■ TASK DETAILS:
Your job is to set down the stretch of entries that opens with the line containing "gone: CrimsonSkittle (572,139,598,198)" and closes with the line containing "new: AquaSandBucket (302,139,363,216)". Keep both end lines, copy each exactly, and add nothing.

-- DATA SUPPLIED follows --

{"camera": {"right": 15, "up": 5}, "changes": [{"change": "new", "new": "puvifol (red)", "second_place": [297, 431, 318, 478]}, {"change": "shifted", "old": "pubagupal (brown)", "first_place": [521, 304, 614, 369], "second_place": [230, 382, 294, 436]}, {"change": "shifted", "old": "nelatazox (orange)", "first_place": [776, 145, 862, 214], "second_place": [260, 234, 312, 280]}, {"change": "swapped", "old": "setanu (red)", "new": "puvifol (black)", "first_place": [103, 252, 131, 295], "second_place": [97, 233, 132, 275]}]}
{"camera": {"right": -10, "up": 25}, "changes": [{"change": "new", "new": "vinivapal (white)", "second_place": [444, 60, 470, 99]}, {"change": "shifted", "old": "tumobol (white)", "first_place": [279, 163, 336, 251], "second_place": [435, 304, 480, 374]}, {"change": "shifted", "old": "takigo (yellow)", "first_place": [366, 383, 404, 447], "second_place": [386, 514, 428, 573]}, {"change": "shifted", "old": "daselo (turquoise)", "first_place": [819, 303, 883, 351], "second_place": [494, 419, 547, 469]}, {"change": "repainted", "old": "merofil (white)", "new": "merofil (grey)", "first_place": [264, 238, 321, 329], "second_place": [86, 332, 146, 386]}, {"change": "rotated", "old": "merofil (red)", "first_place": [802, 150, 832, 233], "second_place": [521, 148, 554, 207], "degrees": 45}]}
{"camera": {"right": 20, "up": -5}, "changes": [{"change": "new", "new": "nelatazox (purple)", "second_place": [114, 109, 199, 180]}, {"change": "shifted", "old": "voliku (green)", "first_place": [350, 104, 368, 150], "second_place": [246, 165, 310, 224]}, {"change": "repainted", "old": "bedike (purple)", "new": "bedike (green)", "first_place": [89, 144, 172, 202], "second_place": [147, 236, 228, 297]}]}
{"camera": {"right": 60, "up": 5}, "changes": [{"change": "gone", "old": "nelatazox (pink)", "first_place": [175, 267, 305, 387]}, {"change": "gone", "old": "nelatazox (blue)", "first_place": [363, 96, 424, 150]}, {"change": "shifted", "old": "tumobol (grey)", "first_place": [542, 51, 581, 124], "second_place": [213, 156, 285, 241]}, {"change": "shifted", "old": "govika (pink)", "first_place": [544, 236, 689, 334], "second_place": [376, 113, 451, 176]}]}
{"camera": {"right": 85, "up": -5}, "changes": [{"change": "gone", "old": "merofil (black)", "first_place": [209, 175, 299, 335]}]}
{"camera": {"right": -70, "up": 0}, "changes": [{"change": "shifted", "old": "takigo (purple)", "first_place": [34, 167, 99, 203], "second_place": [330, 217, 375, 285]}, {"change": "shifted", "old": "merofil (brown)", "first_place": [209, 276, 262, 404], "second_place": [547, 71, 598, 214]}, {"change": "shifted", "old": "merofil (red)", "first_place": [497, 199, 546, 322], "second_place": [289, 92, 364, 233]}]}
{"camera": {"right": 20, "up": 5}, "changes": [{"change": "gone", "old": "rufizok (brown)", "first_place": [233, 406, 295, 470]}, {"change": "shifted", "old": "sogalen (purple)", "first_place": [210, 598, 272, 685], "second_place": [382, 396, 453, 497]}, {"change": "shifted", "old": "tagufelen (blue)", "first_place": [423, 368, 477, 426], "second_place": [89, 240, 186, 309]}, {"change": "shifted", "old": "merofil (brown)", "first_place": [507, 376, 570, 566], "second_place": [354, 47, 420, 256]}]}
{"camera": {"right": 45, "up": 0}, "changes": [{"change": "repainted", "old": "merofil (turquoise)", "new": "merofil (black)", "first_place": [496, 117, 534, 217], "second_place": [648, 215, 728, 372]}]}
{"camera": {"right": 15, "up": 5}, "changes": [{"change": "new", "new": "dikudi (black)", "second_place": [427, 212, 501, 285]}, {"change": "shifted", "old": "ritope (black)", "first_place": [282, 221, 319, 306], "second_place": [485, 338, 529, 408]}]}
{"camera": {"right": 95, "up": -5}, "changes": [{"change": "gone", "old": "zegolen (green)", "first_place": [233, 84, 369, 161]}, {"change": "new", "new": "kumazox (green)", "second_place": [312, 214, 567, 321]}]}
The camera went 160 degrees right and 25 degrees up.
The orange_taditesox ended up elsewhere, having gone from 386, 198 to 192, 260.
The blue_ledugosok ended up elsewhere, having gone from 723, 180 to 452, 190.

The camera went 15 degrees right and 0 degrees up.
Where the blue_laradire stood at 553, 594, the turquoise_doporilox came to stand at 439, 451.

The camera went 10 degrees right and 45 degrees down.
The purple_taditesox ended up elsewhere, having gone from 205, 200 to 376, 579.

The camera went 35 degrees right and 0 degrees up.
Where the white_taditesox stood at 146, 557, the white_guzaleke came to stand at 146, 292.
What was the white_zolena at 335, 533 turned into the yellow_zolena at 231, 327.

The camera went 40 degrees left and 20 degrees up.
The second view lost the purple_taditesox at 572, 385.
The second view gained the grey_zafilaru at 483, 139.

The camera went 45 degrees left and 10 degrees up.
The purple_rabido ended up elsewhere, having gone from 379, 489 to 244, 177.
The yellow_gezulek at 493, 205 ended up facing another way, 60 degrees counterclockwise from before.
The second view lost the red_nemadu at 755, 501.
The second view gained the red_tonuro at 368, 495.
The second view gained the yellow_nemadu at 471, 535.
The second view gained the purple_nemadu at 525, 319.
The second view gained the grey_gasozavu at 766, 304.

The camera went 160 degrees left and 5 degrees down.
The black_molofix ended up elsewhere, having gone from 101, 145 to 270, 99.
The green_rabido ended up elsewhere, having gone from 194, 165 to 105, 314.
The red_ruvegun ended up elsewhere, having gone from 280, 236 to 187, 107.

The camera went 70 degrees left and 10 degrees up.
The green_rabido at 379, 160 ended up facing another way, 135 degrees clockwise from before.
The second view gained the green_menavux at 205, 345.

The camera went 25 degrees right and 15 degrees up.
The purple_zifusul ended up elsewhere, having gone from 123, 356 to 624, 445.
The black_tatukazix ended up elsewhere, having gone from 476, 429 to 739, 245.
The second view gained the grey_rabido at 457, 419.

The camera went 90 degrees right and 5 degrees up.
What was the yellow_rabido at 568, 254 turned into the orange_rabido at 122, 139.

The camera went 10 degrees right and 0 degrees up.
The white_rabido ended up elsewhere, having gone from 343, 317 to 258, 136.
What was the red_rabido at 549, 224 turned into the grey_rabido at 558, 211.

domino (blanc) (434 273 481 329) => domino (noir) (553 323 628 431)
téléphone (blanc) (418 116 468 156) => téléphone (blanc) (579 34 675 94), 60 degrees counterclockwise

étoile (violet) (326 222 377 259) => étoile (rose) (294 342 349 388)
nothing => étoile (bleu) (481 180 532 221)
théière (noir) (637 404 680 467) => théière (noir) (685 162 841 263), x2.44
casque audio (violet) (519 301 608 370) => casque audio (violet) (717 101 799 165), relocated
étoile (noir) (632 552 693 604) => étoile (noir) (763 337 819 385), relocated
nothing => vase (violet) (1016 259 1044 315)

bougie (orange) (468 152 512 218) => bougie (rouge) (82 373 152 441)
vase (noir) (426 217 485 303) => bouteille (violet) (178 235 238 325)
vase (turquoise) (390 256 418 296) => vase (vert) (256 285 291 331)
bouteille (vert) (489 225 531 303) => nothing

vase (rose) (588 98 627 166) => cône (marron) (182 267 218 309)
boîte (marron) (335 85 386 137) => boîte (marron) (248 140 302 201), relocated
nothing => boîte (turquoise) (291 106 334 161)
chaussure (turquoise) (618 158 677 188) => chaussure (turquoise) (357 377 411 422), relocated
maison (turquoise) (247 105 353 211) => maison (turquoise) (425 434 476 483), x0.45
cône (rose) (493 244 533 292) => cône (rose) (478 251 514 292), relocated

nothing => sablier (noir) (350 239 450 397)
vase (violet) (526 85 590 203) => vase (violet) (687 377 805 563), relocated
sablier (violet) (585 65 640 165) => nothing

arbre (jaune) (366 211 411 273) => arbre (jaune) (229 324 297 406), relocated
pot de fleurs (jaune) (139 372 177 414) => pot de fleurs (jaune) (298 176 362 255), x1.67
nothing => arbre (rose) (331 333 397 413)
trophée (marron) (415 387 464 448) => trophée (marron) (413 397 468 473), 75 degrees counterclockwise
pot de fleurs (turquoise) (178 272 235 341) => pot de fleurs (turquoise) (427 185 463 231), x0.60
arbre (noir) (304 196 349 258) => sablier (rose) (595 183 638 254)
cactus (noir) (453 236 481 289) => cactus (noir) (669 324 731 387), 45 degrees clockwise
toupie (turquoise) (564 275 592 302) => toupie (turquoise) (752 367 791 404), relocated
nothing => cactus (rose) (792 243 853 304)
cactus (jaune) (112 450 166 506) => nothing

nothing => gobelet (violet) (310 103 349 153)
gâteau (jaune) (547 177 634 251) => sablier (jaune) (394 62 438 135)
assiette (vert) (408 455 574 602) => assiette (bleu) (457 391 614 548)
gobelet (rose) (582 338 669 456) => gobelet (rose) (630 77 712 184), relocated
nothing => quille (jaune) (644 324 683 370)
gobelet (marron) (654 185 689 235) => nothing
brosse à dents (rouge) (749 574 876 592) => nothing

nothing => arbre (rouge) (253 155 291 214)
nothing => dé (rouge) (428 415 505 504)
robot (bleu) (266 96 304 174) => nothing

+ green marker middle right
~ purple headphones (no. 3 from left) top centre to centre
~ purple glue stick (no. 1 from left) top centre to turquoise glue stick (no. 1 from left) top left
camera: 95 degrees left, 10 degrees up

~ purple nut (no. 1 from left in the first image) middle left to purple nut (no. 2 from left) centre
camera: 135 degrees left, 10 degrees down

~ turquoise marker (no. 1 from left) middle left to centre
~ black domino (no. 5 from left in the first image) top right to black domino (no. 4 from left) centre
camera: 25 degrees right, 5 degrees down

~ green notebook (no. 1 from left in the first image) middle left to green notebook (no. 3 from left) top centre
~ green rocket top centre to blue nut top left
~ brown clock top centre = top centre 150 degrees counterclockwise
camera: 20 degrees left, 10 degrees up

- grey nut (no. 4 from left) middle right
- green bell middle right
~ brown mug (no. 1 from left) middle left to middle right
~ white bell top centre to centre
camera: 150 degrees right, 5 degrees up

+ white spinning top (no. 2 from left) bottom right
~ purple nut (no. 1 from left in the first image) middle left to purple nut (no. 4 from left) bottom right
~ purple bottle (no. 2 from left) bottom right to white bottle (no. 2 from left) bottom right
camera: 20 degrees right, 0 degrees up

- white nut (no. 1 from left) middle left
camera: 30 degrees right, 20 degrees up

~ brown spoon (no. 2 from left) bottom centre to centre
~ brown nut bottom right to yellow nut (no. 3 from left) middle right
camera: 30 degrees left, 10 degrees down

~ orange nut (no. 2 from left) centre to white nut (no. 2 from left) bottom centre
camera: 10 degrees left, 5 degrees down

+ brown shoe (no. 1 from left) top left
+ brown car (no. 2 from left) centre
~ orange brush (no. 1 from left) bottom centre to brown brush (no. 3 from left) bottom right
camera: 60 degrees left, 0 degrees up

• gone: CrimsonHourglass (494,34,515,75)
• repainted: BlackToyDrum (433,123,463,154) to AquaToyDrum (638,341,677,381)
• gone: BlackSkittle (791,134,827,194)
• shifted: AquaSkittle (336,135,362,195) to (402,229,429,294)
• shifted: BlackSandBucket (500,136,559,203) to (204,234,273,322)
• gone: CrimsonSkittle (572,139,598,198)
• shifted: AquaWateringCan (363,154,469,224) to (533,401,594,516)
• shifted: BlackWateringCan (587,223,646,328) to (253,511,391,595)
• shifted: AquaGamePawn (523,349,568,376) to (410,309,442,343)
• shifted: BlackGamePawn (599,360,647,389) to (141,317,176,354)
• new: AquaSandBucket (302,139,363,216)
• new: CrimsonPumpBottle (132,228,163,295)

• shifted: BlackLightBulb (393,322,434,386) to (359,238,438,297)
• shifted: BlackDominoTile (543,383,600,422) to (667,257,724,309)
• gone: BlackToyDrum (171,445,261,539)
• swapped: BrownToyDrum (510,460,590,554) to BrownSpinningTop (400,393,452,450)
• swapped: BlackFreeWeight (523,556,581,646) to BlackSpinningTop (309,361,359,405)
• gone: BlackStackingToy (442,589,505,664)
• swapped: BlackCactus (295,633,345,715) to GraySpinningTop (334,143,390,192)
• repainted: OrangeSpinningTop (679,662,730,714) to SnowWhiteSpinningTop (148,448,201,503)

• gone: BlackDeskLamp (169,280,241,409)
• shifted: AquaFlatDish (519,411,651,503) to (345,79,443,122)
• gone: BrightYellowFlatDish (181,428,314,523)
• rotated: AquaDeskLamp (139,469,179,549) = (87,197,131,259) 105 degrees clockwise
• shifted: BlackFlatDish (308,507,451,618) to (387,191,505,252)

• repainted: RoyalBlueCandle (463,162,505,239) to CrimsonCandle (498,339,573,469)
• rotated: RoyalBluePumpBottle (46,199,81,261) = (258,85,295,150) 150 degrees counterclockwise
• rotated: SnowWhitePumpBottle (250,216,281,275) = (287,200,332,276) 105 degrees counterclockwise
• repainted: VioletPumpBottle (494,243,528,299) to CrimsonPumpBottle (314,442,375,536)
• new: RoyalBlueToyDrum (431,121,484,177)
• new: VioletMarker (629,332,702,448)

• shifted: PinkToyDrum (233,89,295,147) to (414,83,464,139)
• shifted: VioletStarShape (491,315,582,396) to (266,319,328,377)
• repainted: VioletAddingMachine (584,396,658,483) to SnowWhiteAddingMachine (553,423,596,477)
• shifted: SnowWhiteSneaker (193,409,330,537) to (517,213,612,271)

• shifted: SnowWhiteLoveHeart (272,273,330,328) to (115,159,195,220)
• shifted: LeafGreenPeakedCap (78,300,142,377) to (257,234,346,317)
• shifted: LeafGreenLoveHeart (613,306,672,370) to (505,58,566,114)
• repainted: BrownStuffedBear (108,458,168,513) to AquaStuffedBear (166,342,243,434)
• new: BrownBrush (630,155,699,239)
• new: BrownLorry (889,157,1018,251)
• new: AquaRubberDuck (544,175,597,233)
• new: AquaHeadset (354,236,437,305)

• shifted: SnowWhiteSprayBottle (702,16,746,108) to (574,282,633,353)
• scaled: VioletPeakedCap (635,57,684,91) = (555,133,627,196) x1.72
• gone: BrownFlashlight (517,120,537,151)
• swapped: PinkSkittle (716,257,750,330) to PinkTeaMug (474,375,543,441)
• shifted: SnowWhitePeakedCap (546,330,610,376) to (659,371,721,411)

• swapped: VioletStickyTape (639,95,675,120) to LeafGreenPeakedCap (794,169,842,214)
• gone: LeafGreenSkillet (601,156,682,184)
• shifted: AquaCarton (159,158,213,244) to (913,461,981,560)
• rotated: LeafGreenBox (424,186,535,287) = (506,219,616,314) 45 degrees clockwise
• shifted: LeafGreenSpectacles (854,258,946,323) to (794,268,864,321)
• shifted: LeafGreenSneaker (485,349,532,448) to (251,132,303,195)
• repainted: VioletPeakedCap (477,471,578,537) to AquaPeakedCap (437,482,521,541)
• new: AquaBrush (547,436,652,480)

-- DATA SUPPLIED concluded --

■ FINISHED TASK:
• gone: CrimsonSkittle (572,139,598,198)
• shifted: AquaWateringCan (363,154,469,224) to (533,401,594,516)
• shifted: BlackWateringCan (587,223,646,328) to (253,511,391,595)
• shifted: AquaGamePawn (523,349,568,376) to (410,309,442,343)
• shifted: BlackGamePawn (599,360,647,389) to (141,317,176,354)
• new: AquaSandBucket (302,139,363,216)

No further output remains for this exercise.